WORK INSTRUCTIONS
When you reach a picture, skip it, and retype every line below exactly.

Image sets with object changes
# # # #
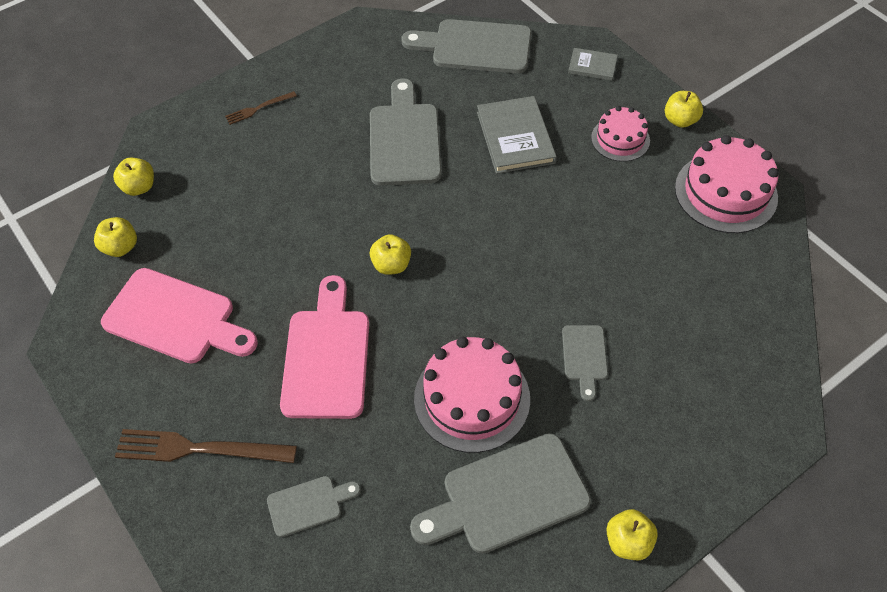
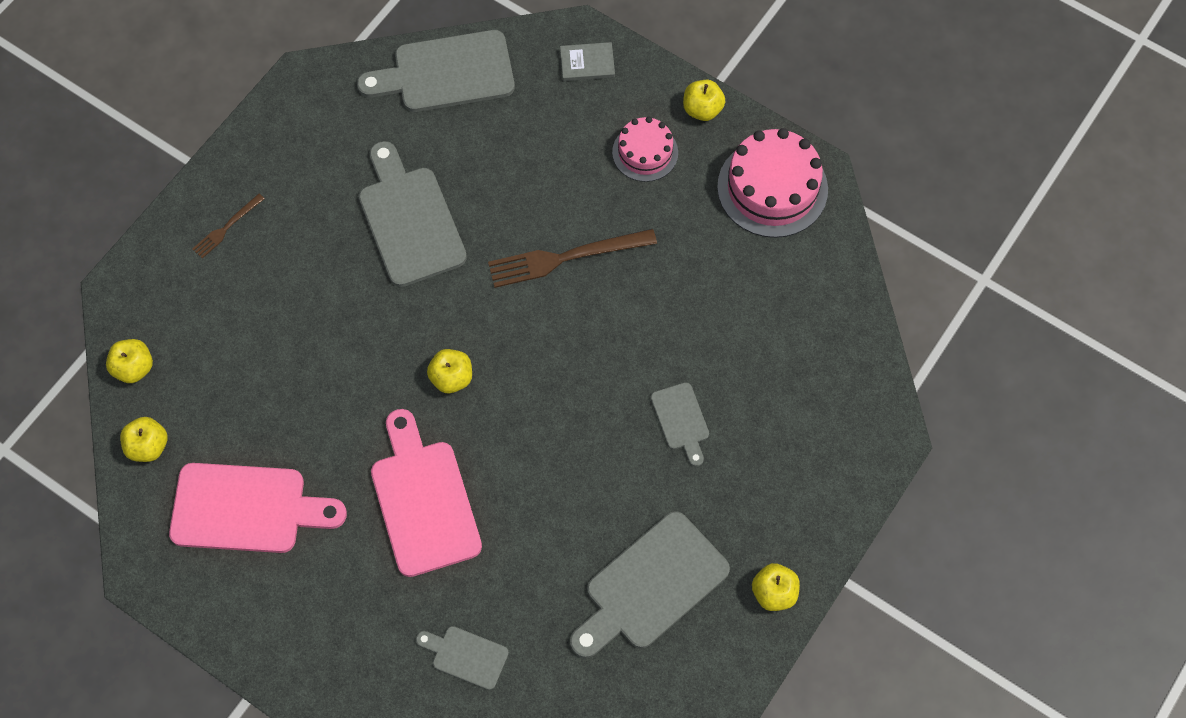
camera: 20 degrees left, 10 degrees up
(199, 449) = (334, 637): brown fork -> brown fork (566, 257)
(309, 505) = (466, 656): grey cutting board -> grey cutting board turned 120 degrees counterclockwise
(472, 398) = (585, 499): pink cake -> none
(515, 137) = (531, 183): grey book -> none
# # # #
ANSWER BELOW
camera: 20 degrees left, 10 degrees up
(199, 449) = (334, 637): brown fork -> brown fork (566, 257)
(309, 505) = (466, 656): grey cutting board -> grey cutting board turned 120 degrees counterclockwise
(472, 398) = (585, 499): pink cake -> none
(515, 137) = (531, 183): grey book -> none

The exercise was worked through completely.